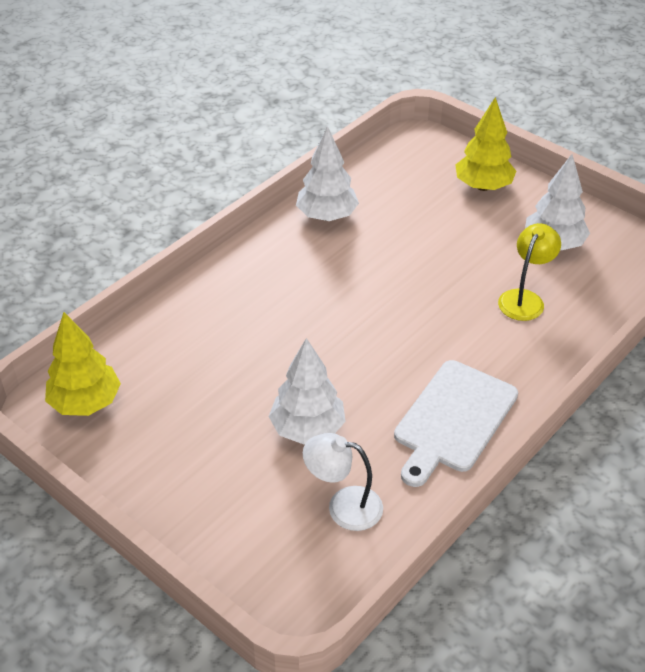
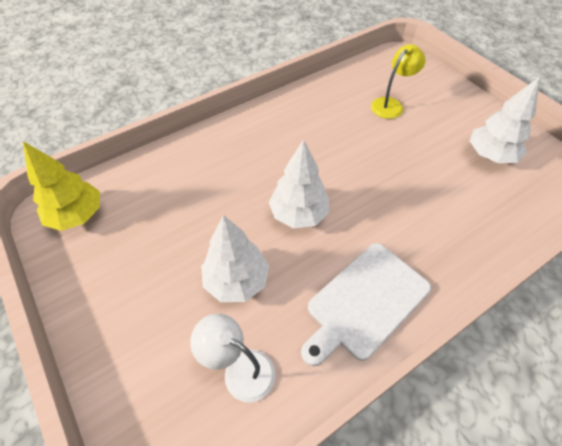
camera: 15 degrees right, 10 degrees up
(327, 216) = (315, 101): white tree -> white tree (298, 214)
(483, 186) = (442, 98): yellow tree -> none
(524, 299) = (455, 199): yellow lamp -> yellow lamp (391, 104)

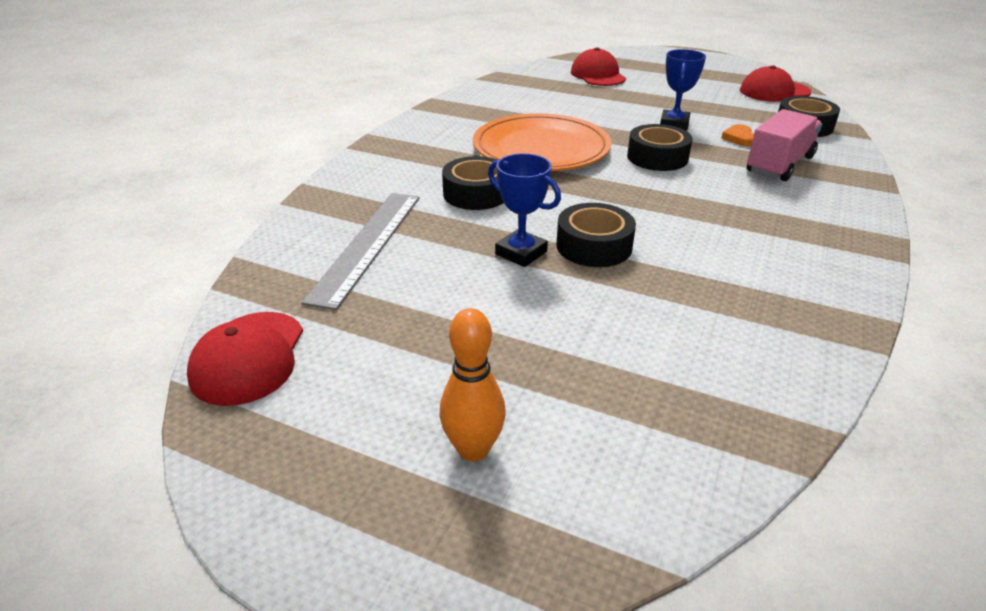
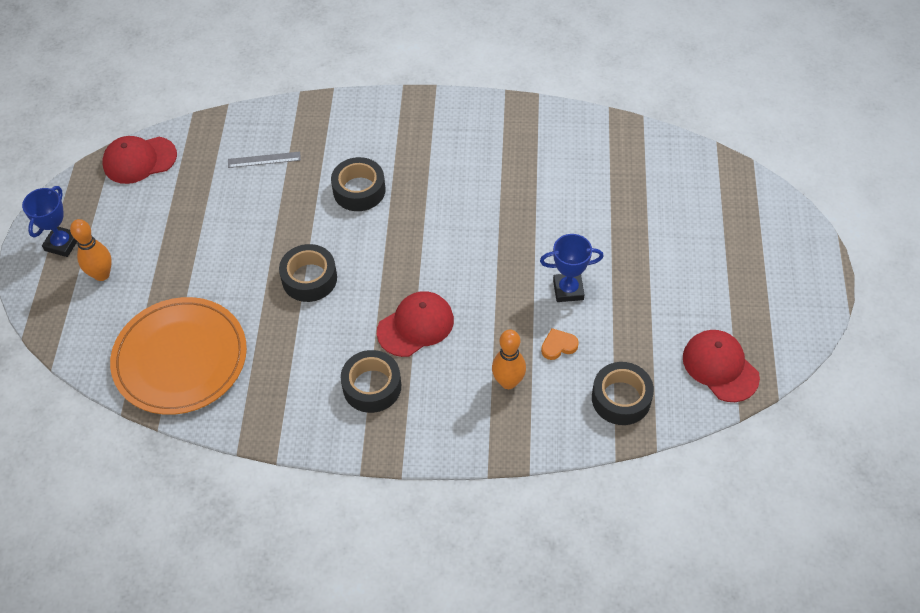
camera: 70 degrees right, 20 degrees up
(367, 245) = (264, 160): grey ruler -> grey ruler, size x0.49
(521, 253) = (285, 241): blue trophy -> blue trophy (62, 244)
(541, 148) = (460, 205): orange plate -> orange plate (180, 358)
(598, 75) = (679, 200): red cap -> red cap (415, 325)
(657, 157) = (481, 289): black tape -> black tape (372, 386)
(779, 165) = (508, 382): pink truck -> orange bowling pin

### What to produce:
Please count the lines of the entries above that include "yellow" and give only the total.

### Answer to the problem:
2